» **REQUIREMENT**
Begin with the line containing "black 1x6 brick [251,53,442,289]" and end with the last line of the data below; return those lines exactly, and only those.

[Opening SOURCE MATERIAL section]

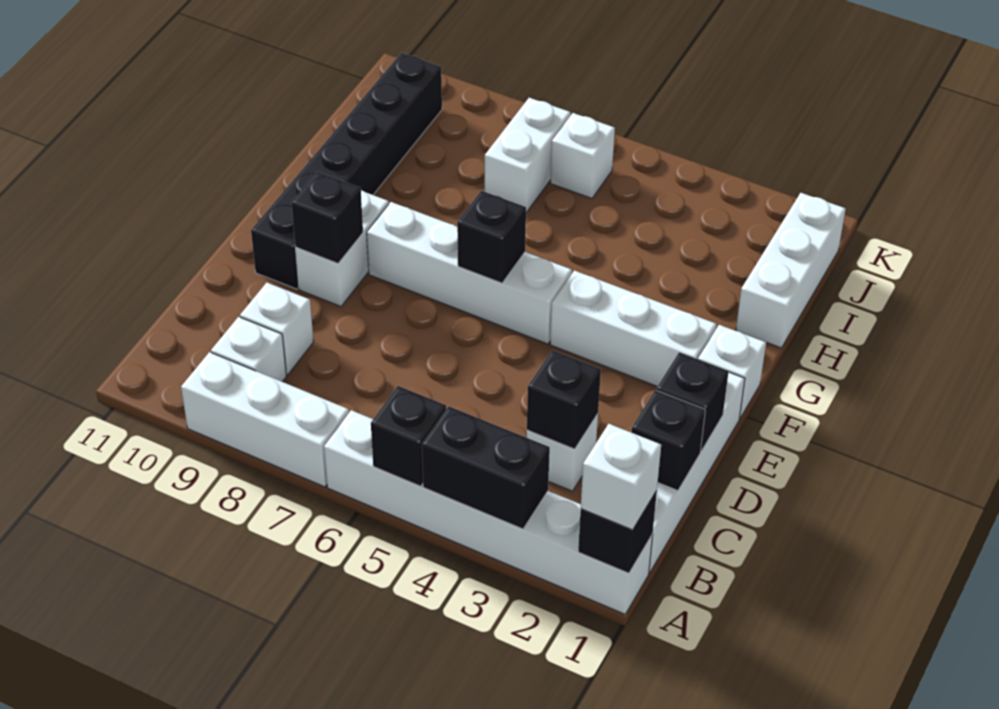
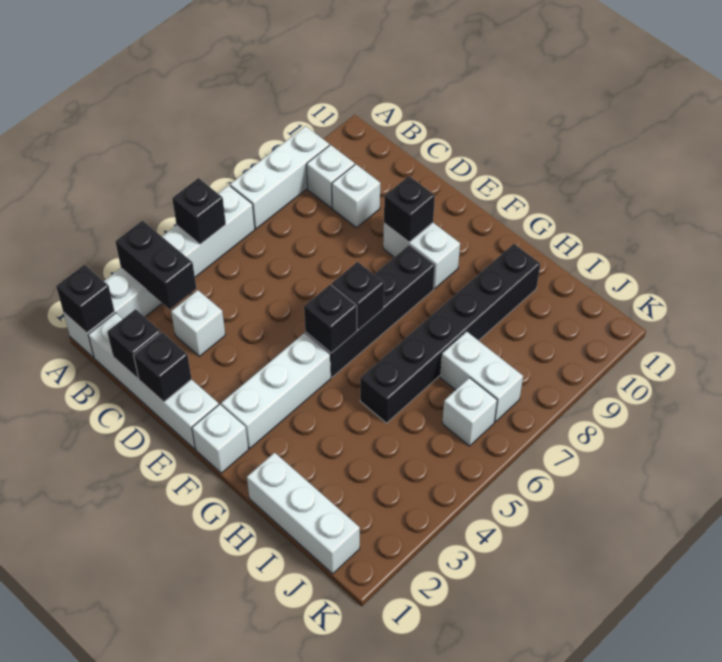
white 1x1 brick [581,424,661,530] -> none
black 1x2 brick [422,406,550,529] -> black 1x2 brick turned to [115,221,196,309]
black 1x1 brick [527,350,601,449] -> black 1x1 brick moved to [304,284,357,353]
black 1x6 brick [251,53,442,289] -> black 1x6 brick turned to [360,244,540,423]
white 1x4 brick [367,202,572,344] -> black 1x4 brick [305,245,435,377]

[Closing SOURCE MATERIAL section]

» **REPLY**
black 1x6 brick [251,53,442,289] -> black 1x6 brick turned to [360,244,540,423]
white 1x4 brick [367,202,572,344] -> black 1x4 brick [305,245,435,377]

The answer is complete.